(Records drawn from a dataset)
########

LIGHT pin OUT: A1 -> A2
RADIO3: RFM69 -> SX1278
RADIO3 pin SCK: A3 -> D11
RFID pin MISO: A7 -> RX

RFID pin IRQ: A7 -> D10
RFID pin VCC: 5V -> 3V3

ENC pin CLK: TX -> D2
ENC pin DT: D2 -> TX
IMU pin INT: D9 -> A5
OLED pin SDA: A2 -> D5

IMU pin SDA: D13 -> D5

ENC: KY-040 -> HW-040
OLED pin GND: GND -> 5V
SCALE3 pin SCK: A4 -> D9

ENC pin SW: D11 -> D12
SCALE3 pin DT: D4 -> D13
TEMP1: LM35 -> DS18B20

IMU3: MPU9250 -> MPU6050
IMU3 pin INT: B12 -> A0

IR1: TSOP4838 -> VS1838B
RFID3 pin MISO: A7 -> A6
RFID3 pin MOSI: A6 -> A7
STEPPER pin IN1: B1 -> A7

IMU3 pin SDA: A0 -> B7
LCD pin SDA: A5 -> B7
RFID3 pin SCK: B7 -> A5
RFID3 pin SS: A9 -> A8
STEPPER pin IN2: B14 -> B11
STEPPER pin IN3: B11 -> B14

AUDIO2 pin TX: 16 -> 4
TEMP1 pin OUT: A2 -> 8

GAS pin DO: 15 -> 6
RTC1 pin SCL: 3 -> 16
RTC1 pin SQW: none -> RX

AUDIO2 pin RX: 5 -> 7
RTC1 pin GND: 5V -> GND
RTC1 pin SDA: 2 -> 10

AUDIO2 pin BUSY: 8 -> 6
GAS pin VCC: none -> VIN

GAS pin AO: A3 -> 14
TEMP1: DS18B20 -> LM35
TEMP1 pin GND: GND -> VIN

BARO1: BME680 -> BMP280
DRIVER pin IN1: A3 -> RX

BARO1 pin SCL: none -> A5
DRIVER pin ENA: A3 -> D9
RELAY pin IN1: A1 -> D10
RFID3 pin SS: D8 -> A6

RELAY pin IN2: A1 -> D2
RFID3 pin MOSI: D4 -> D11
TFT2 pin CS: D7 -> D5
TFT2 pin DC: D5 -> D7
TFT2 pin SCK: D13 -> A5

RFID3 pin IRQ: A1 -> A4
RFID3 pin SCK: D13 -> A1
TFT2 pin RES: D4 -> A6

########

#### EXERCISE BRIEF:
What is wanted is every line from the first line of the entries through the line that contains "RFID3 pin MOSI: A6 -> A7", given again exactly.

#### ANSWER BOX:
LIGHT pin OUT: A1 -> A2
RADIO3: RFM69 -> SX1278
RADIO3 pin SCK: A3 -> D11
RFID pin MISO: A7 -> RX

RFID pin IRQ: A7 -> D10
RFID pin VCC: 5V -> 3V3

ENC pin CLK: TX -> D2
ENC pin DT: D2 -> TX
IMU pin INT: D9 -> A5
OLED pin SDA: A2 -> D5

IMU pin SDA: D13 -> D5

ENC: KY-040 -> HW-040
OLED pin GND: GND -> 5V
SCALE3 pin SCK: A4 -> D9

ENC pin SW: D11 -> D12
SCALE3 pin DT: D4 -> D13
TEMP1: LM35 -> DS18B20

IMU3: MPU9250 -> MPU6050
IMU3 pin INT: B12 -> A0

IR1: TSOP4838 -> VS1838B
RFID3 pin MISO: A7 -> A6
RFID3 pin MOSI: A6 -> A7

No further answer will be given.